:: What to work on ::
Please return the records below exactly as they stand, with the pictures removed.
++++ Dataset extract
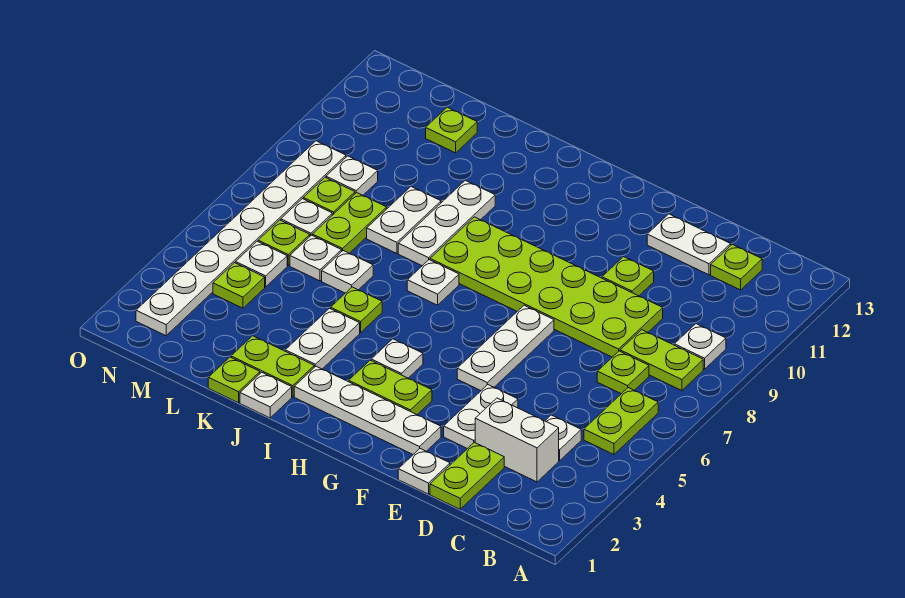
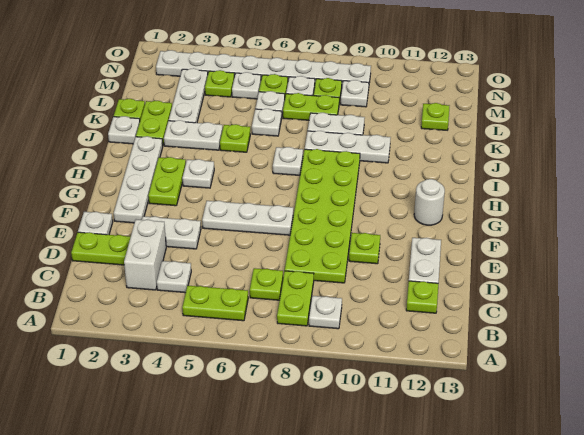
none -> white round brick G12 level 1
none -> white plate K3:M3 level 1

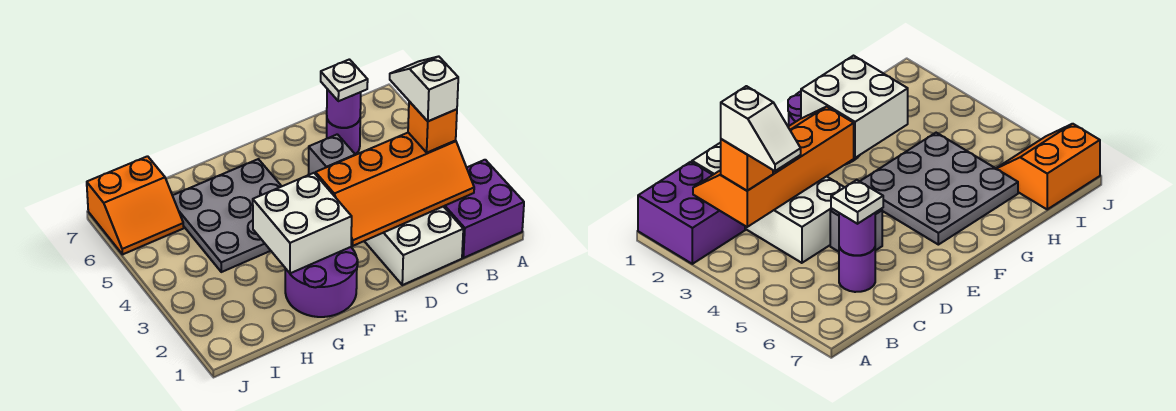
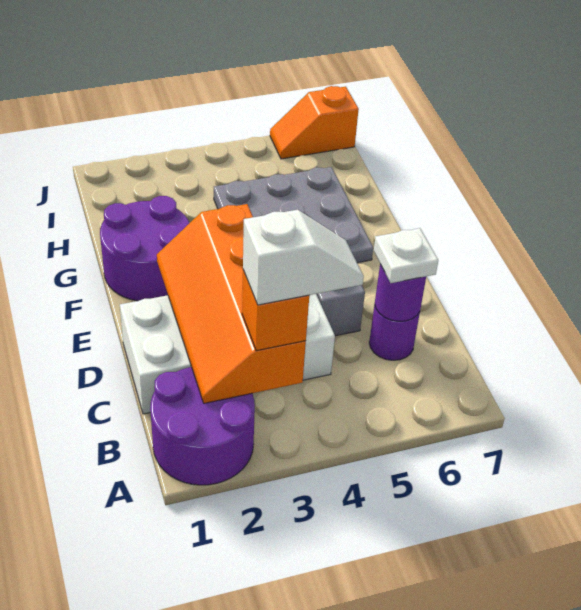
purple brick A1:B2 level 1 -> purple round brick A1:B2 level 1
white brick F2:G3 level 2 -> none
orange slope I6:J7 level 1 top 7 -> orange slope J6:J7 level 1 top 7

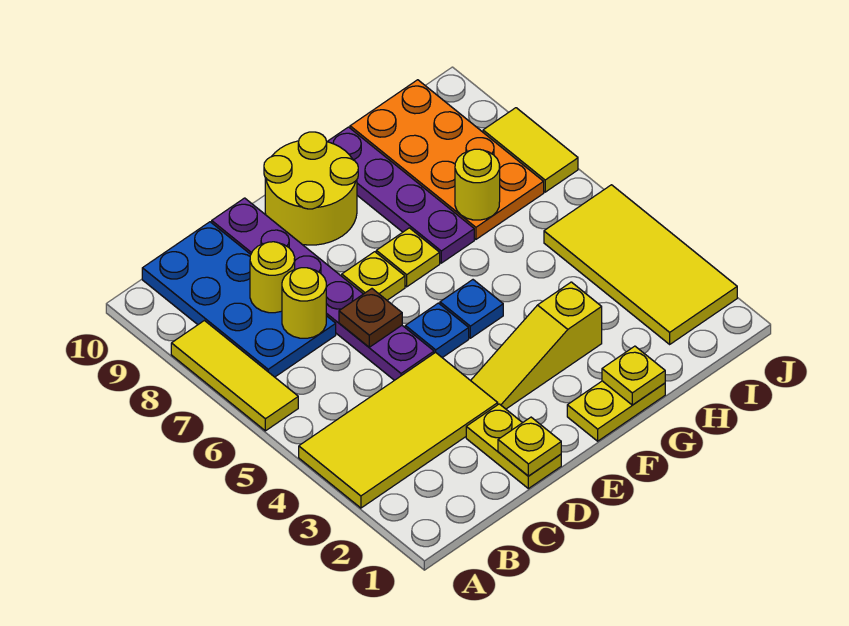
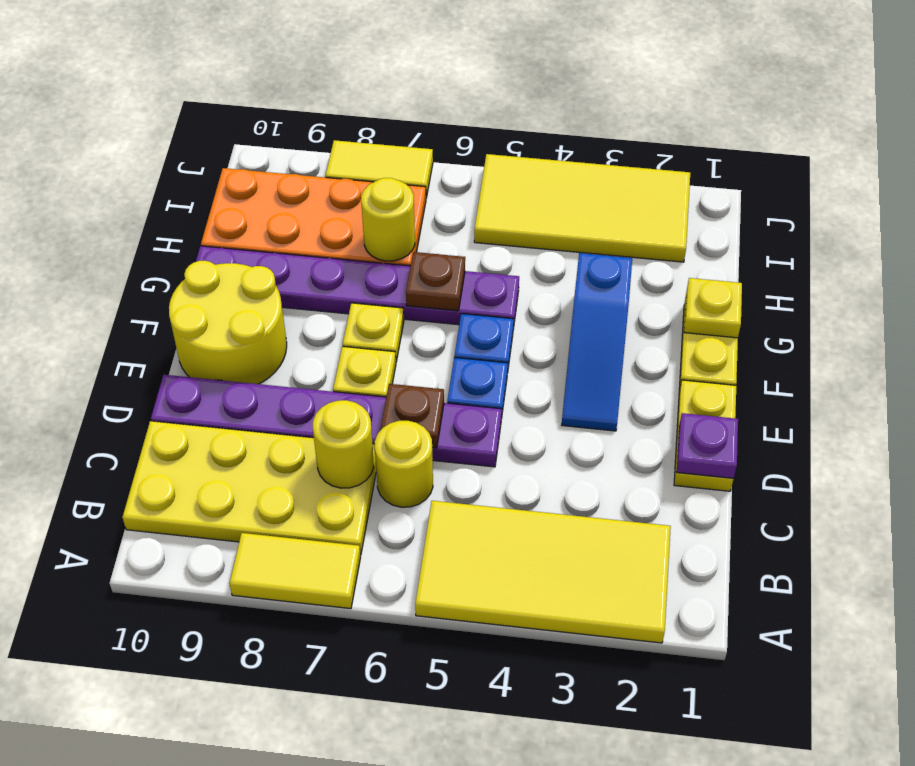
yellow tile A3:D4 level 1 -> yellow tile A2:B5 level 1
yellow tile A6:A8 level 1 -> yellow tile A7:A8 level 1
blue plate B7:C10 level 1 -> yellow plate B7:C10 level 1
yellow round brick C8 level 2 -> yellow round brick C6 level 1
yellow plate D1:D2 level 1 -> yellow plate D1:E1 level 1
yellow plate D1 level 2 -> purple plate D1 level 2
yellow slope E3:G3 level 1 top G -> blue slope E3:G3 level 1 top G
none -> brown plate G6 level 2
purple plate G7:G10 level 1 -> purple plate G5:G10 level 1

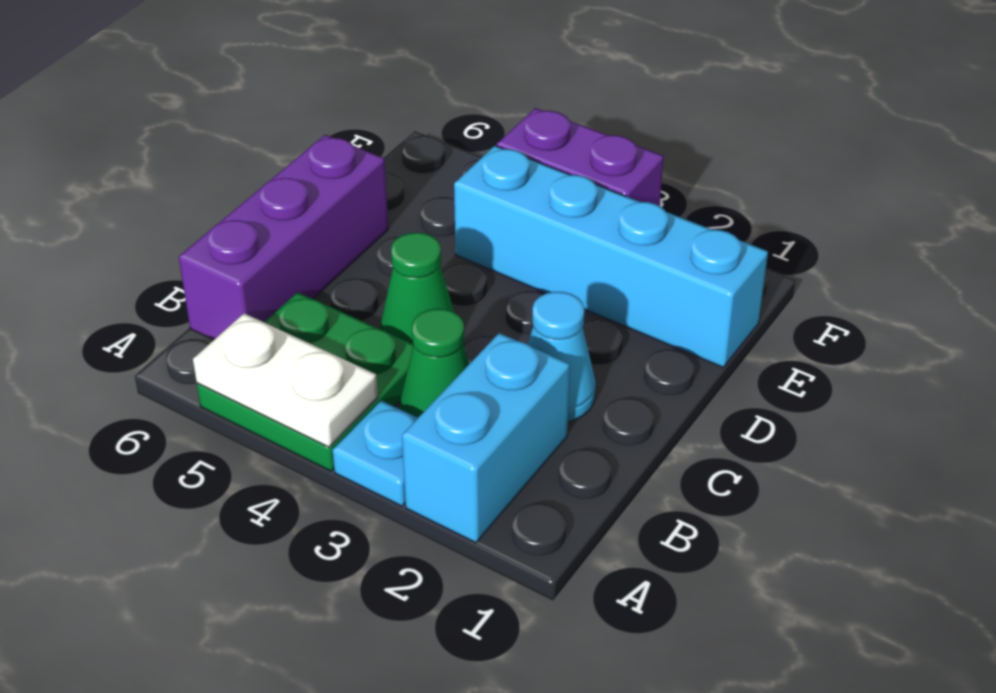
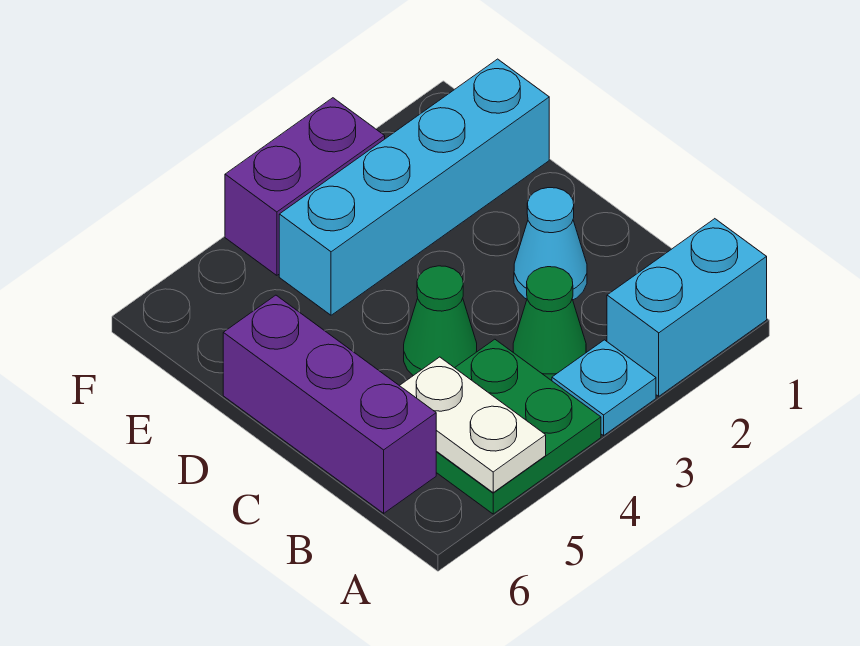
cyan brick A2:B2 level 1 -> cyan brick A1:A2 level 1
white plate A4:A5 level 2 -> white plate A5:B5 level 2

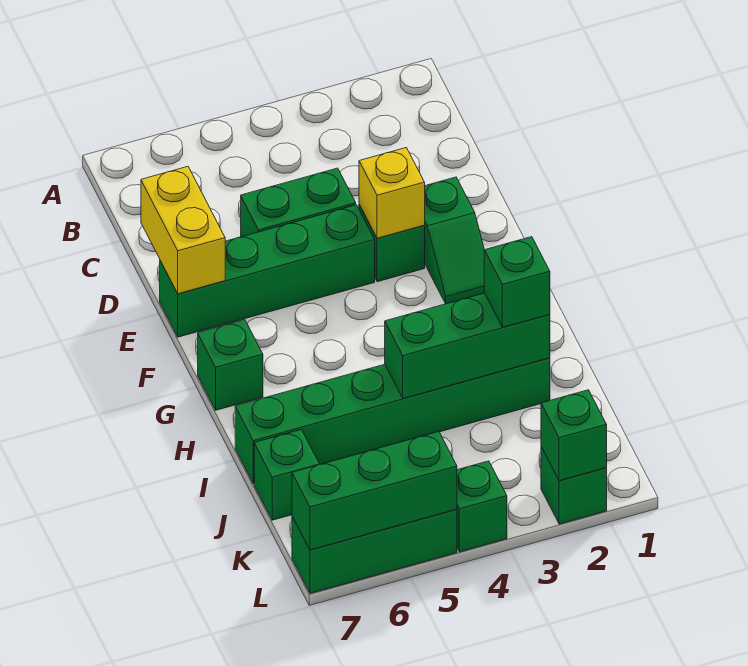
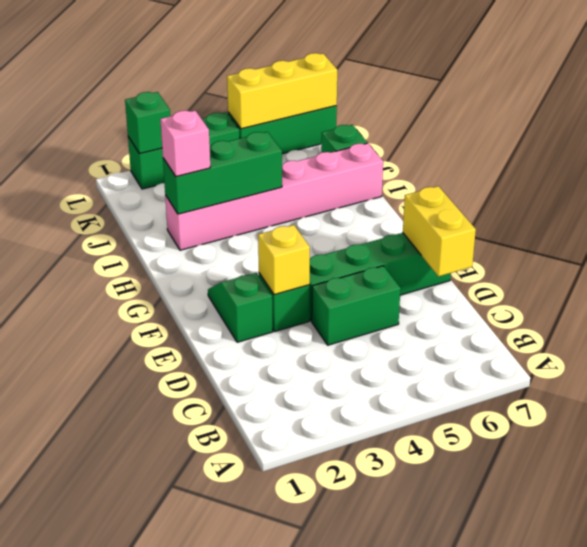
green brick G7 level 1 -> none
green brick I2:I7 level 1 -> pink brick I2:I7 level 1
green brick I2 level 3 -> pink brick I2 level 3
green brick L5:L7 level 2 -> yellow brick L5:L7 level 2

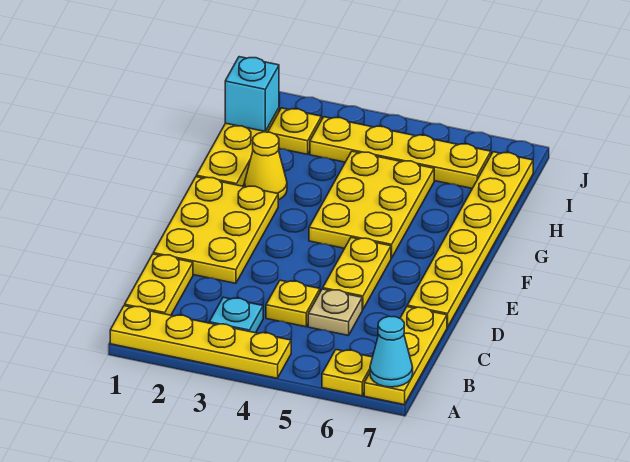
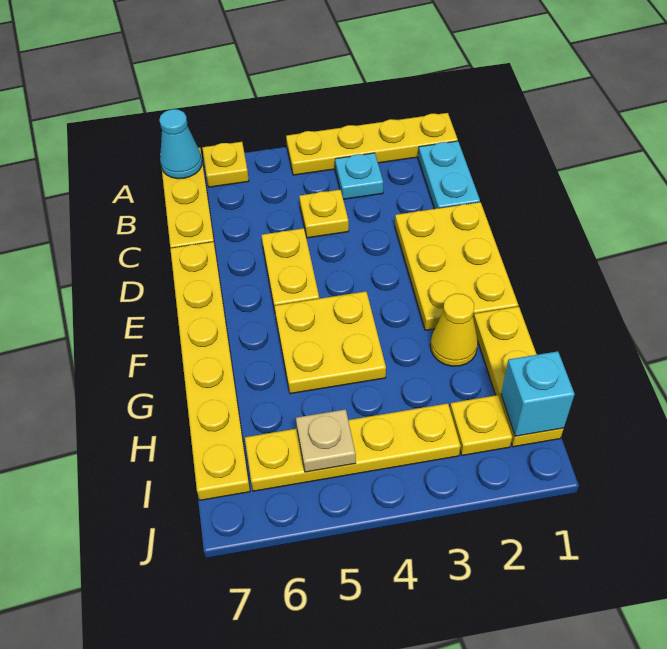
yellow plate B1:C1 level 1 -> cyan plate B1:C1 level 1
tan plate C5 level 1 -> tan plate I5 level 2
yellow plate F4:H5 level 1 -> yellow plate F4:G5 level 1

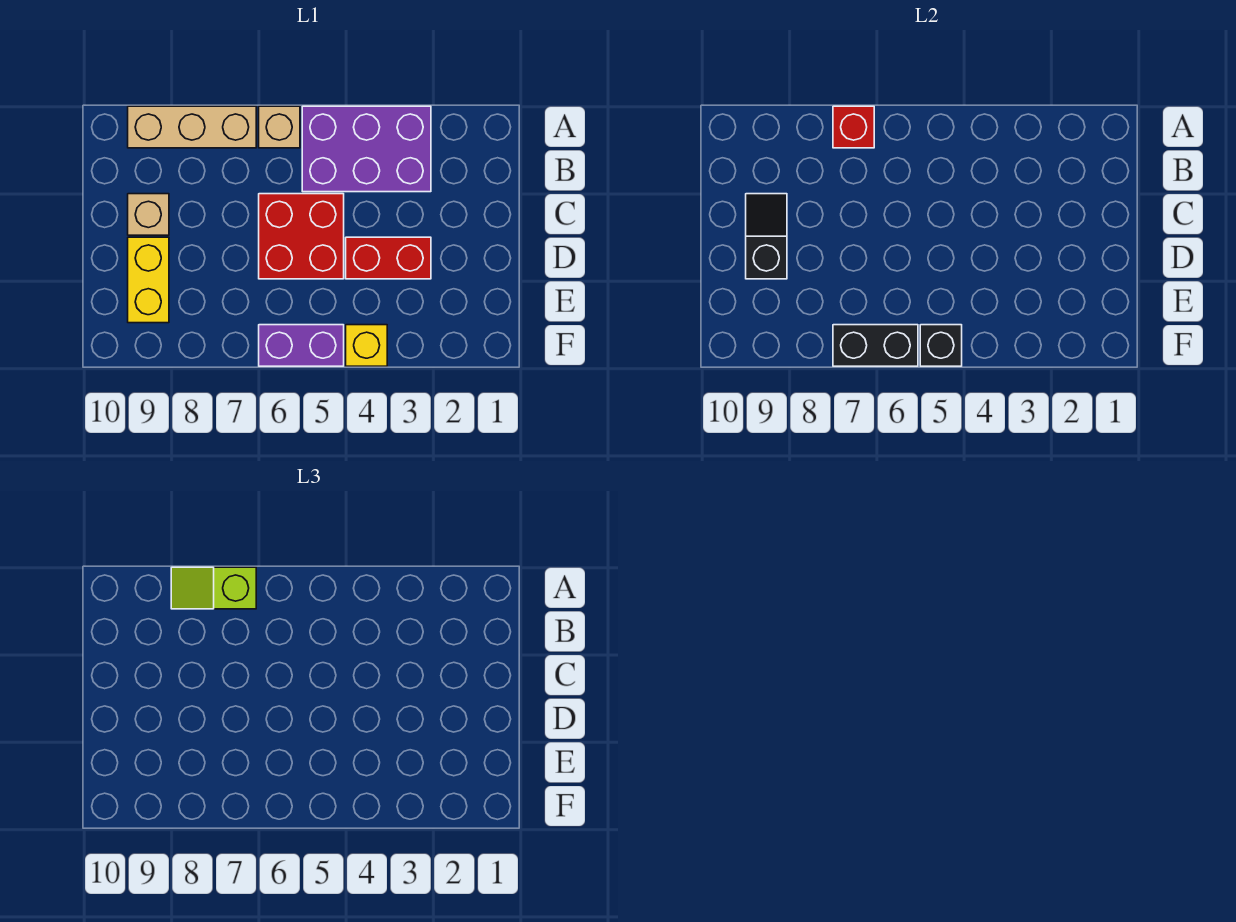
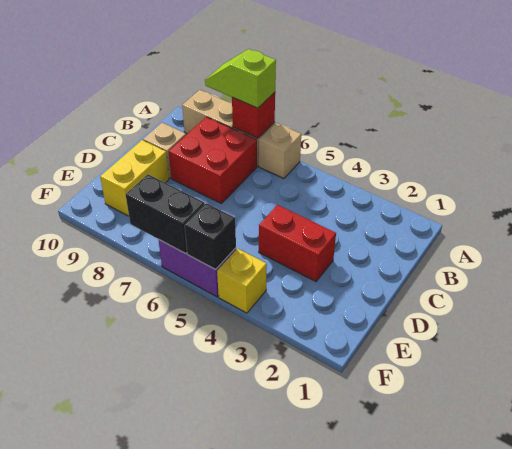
purple brick A3:B5 level 1 -> none
red brick C5:D6 level 1 -> red brick B7:C8 level 1
black slope C9:D9 level 2 top D -> none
++++++++
:: Solved problem ::
none -> white round brick G12 level 1
none -> white plate K3:M3 level 1

purple brick A1:B2 level 1 -> purple round brick A1:B2 level 1
white brick F2:G3 level 2 -> none
orange slope I6:J7 level 1 top 7 -> orange slope J6:J7 level 1 top 7

yellow tile A3:D4 level 1 -> yellow tile A2:B5 level 1
yellow tile A6:A8 level 1 -> yellow tile A7:A8 level 1
blue plate B7:C10 level 1 -> yellow plate B7:C10 level 1
yellow round brick C8 level 2 -> yellow round brick C6 level 1
yellow plate D1:D2 level 1 -> yellow plate D1:E1 level 1
yellow plate D1 level 2 -> purple plate D1 level 2
yellow slope E3:G3 level 1 top G -> blue slope E3:G3 level 1 top G
none -> brown plate G6 level 2
purple plate G7:G10 level 1 -> purple plate G5:G10 level 1

cyan brick A2:B2 level 1 -> cyan brick A1:A2 level 1
white plate A4:A5 level 2 -> white plate A5:B5 level 2

green brick G7 level 1 -> none
green brick I2:I7 level 1 -> pink brick I2:I7 level 1
green brick I2 level 3 -> pink brick I2 level 3
green brick L5:L7 level 2 -> yellow brick L5:L7 level 2

yellow plate B1:C1 level 1 -> cyan plate B1:C1 level 1
tan plate C5 level 1 -> tan plate I5 level 2
yellow plate F4:H5 level 1 -> yellow plate F4:G5 level 1

purple brick A3:B5 level 1 -> none
red brick C5:D6 level 1 -> red brick B7:C8 level 1
black slope C9:D9 level 2 top D -> none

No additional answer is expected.